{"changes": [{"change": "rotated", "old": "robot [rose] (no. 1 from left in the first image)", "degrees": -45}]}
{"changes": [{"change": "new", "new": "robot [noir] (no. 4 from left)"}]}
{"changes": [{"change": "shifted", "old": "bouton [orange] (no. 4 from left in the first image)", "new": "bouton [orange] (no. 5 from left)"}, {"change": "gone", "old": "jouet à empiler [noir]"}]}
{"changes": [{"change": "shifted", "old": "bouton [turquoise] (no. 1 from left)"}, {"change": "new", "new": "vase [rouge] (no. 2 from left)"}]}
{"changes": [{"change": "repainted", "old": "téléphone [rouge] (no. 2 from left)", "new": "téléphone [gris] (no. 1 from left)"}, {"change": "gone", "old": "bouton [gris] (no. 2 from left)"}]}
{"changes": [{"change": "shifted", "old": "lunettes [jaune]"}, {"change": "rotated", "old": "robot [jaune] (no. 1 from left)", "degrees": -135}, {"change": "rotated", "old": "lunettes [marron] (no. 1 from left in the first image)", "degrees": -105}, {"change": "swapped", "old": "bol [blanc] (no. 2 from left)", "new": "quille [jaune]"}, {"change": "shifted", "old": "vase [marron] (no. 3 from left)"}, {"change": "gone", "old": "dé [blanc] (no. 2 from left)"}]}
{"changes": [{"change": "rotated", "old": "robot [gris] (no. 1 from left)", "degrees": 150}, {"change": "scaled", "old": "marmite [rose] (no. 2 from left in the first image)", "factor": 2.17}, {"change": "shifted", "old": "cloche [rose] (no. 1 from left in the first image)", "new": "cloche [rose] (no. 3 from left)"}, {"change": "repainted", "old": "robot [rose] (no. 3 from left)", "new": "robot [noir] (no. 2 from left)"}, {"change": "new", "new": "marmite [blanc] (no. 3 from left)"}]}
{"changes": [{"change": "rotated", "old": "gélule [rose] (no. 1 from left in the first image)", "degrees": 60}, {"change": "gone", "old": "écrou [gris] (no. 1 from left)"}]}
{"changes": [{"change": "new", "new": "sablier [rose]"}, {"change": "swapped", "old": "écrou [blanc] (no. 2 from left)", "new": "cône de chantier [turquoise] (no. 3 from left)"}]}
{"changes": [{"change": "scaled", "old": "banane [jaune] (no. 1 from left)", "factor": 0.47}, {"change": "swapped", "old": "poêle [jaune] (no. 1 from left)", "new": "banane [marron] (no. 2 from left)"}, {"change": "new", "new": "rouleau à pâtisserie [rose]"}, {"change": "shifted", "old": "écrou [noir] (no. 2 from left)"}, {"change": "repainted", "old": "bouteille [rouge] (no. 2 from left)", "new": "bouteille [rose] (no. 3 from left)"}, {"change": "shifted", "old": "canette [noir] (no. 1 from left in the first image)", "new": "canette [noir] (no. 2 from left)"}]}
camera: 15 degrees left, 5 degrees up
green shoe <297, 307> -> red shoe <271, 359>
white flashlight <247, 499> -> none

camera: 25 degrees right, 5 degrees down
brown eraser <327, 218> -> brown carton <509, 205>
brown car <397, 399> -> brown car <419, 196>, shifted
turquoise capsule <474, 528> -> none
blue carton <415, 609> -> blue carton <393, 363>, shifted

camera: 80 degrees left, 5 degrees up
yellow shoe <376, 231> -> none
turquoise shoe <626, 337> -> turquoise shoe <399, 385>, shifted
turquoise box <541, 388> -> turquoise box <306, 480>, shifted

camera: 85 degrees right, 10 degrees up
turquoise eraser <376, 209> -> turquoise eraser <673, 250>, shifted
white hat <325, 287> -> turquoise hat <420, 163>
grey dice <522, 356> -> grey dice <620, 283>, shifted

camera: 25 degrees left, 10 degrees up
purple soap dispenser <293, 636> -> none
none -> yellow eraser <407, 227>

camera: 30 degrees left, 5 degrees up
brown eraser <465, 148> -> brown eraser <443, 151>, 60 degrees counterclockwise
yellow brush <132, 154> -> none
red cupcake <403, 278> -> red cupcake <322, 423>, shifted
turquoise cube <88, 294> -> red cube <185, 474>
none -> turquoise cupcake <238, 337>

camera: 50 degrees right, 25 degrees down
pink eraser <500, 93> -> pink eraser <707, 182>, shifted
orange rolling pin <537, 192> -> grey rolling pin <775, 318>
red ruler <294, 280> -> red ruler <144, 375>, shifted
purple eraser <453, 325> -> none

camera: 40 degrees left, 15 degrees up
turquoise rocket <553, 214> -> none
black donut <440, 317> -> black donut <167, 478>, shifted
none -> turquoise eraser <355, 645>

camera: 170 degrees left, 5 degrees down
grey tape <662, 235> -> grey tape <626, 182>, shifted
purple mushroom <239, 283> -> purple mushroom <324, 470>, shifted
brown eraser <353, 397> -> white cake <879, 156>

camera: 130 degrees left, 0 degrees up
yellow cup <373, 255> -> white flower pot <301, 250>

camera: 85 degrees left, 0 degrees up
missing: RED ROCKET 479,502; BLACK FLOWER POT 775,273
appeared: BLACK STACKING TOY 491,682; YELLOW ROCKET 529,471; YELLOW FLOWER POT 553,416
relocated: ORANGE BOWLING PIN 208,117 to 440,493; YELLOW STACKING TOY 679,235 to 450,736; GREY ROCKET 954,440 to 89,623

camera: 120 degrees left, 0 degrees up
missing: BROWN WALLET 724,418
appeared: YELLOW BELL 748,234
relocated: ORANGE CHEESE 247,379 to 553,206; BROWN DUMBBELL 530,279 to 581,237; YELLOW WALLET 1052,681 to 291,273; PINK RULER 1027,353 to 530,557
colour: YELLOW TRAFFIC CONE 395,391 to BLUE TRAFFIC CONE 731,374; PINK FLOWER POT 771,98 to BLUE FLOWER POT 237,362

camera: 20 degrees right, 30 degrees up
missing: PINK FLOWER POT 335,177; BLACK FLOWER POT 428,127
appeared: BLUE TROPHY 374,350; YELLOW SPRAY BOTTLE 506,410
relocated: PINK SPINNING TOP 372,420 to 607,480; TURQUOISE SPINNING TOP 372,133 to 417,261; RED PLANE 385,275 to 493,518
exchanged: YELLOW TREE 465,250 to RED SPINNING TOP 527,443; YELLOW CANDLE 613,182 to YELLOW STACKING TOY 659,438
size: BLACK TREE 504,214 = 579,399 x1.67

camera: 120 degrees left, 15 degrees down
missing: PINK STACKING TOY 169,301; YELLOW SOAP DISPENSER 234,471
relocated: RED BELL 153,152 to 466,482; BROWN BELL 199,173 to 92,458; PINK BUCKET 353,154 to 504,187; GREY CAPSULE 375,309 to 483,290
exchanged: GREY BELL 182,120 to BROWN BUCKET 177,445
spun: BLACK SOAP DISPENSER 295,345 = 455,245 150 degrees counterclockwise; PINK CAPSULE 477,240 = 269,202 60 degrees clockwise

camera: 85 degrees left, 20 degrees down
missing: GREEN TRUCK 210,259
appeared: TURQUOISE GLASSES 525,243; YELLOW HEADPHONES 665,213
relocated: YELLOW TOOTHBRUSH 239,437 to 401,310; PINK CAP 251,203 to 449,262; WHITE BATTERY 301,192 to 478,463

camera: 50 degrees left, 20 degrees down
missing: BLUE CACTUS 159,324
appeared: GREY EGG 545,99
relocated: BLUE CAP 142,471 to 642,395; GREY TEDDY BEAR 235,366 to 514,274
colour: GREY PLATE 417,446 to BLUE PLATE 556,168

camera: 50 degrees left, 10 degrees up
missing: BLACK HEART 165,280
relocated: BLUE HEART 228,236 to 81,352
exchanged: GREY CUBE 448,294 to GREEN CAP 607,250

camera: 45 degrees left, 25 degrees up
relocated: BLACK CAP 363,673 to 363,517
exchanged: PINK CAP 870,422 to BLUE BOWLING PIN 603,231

::::

* Work instructions
Restate word for word only the lines above from the line containing "missing: BROWN WALLET 724,418" to the line containing "missing: PINK FLOWER", both of them included.

* Exercise output
missing: BROWN WALLET 724,418
appeared: YELLOW BELL 748,234
relocated: ORANGE CHEESE 247,379 to 553,206; BROWN DUMBBELL 530,279 to 581,237; YELLOW WALLET 1052,681 to 291,273; PINK RULER 1027,353 to 530,557
colour: YELLOW TRAFFIC CONE 395,391 to BLUE TRAFFIC CONE 731,374; PINK FLOWER POT 771,98 to BLUE FLOWER POT 237,362

camera: 20 degrees right, 30 degrees up
missing: PINK FLOWER POT 335,177; BLACK FLOWER POT 428,127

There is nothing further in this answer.